No line before the one holding "C3: 33nF (GND, VS) -> 33nF (INV, VS)" is wanted; restate word for word that line and all lines after it to the end of the entries, excluding pictures.

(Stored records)
+++

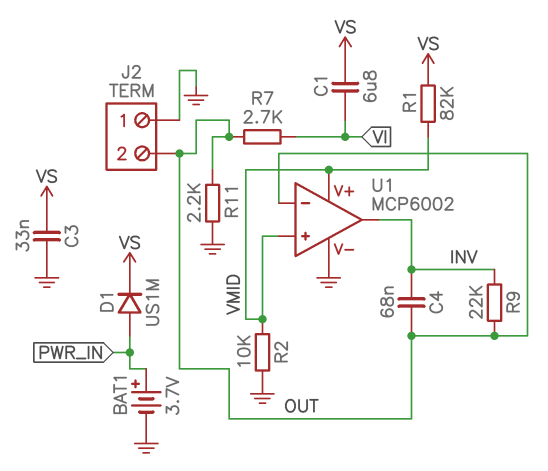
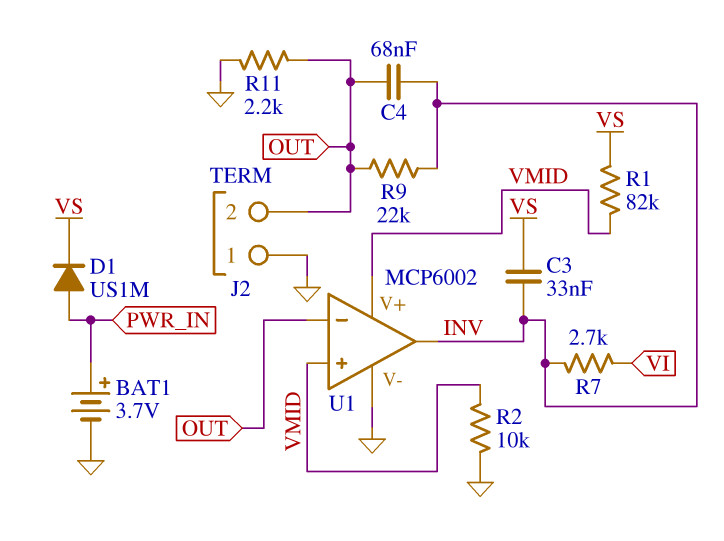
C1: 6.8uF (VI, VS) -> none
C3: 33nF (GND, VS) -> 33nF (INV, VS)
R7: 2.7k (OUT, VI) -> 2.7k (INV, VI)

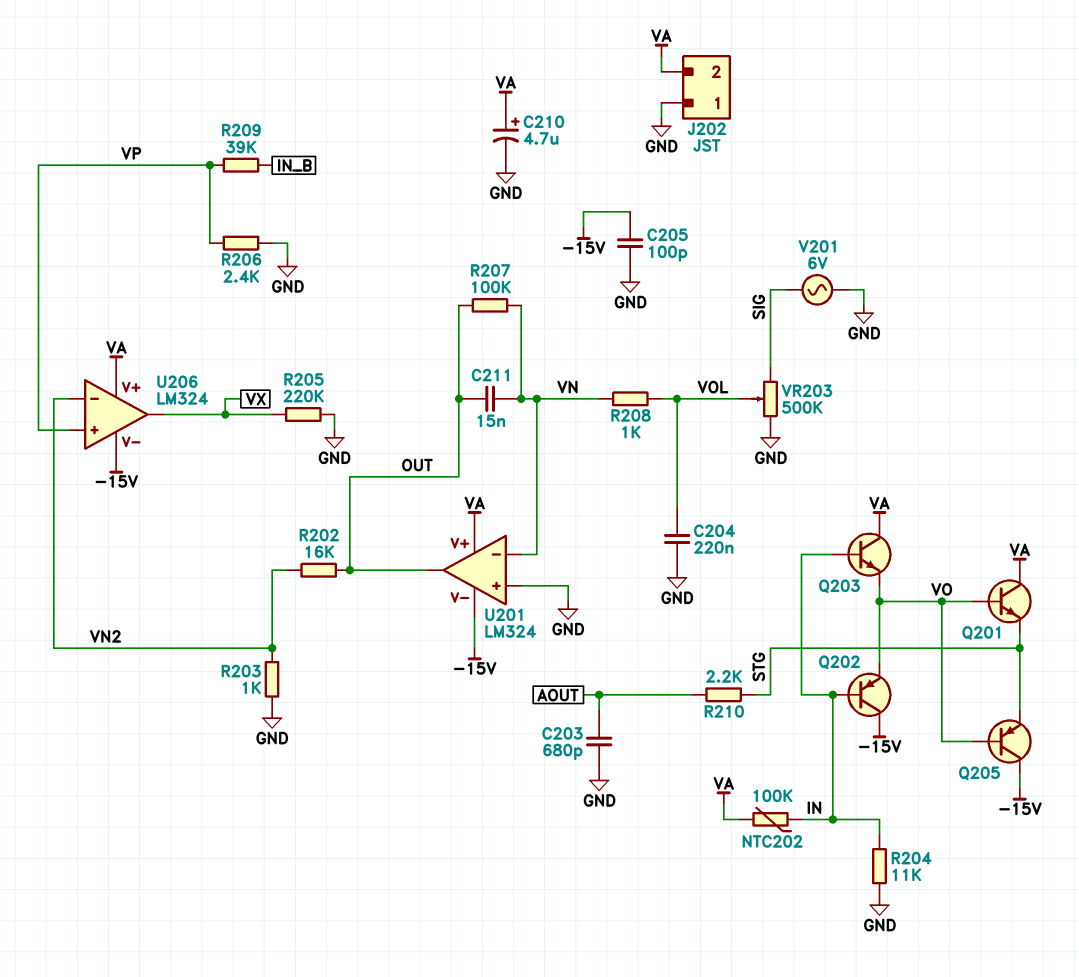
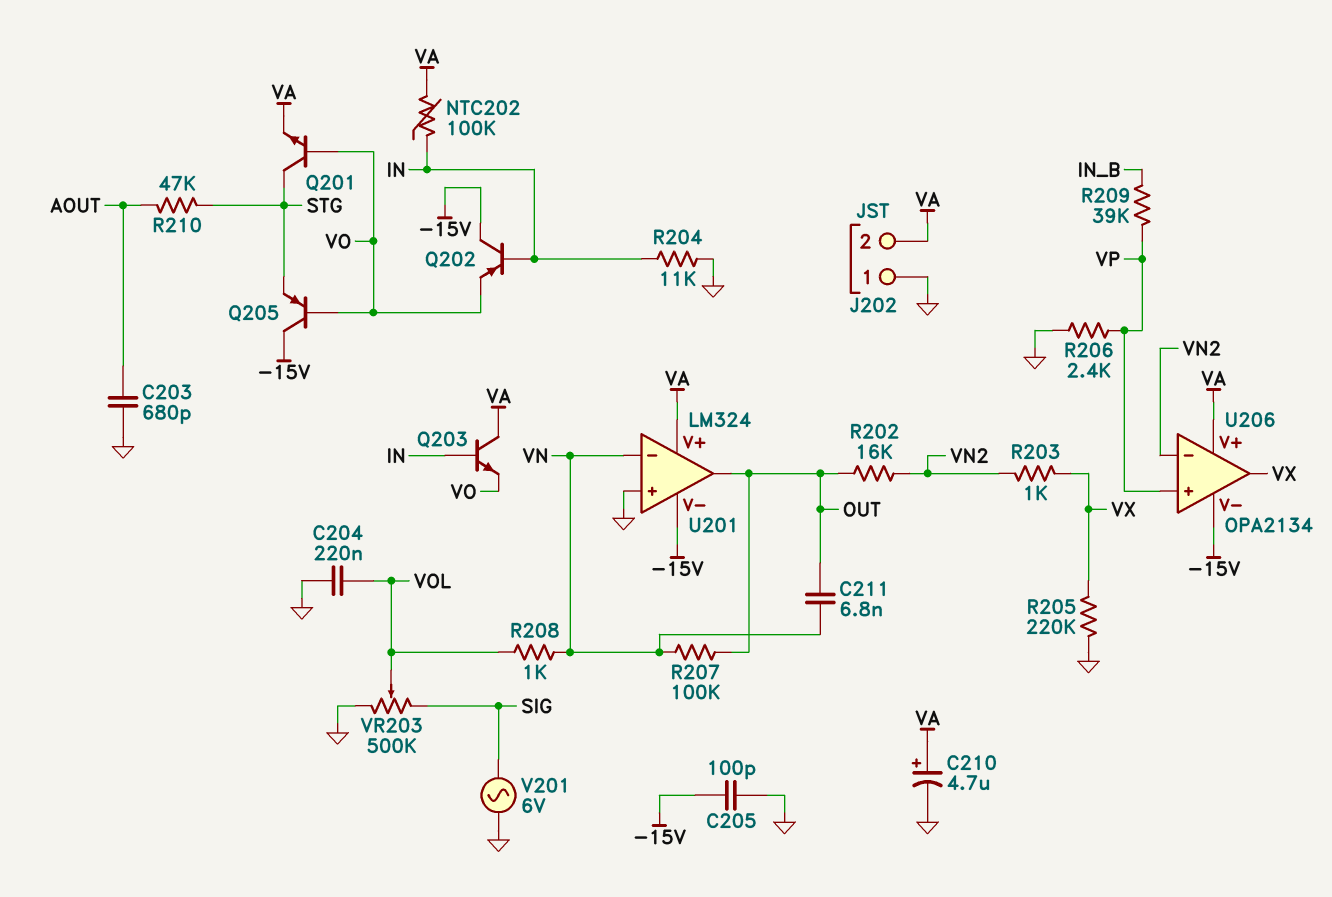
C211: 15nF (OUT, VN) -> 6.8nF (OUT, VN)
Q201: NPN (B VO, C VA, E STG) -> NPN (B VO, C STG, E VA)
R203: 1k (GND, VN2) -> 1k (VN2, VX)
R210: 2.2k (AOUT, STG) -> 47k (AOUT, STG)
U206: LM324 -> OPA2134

+++

§ **Exercise output**
C3: 33nF (GND, VS) -> 33nF (INV, VS)
R7: 2.7k (OUT, VI) -> 2.7k (INV, VI)

C211: 15nF (OUT, VN) -> 6.8nF (OUT, VN)
Q201: NPN (B VO, C VA, E STG) -> NPN (B VO, C STG, E VA)
R203: 1k (GND, VN2) -> 1k (VN2, VX)
R210: 2.2k (AOUT, STG) -> 47k (AOUT, STG)
U206: LM324 -> OPA2134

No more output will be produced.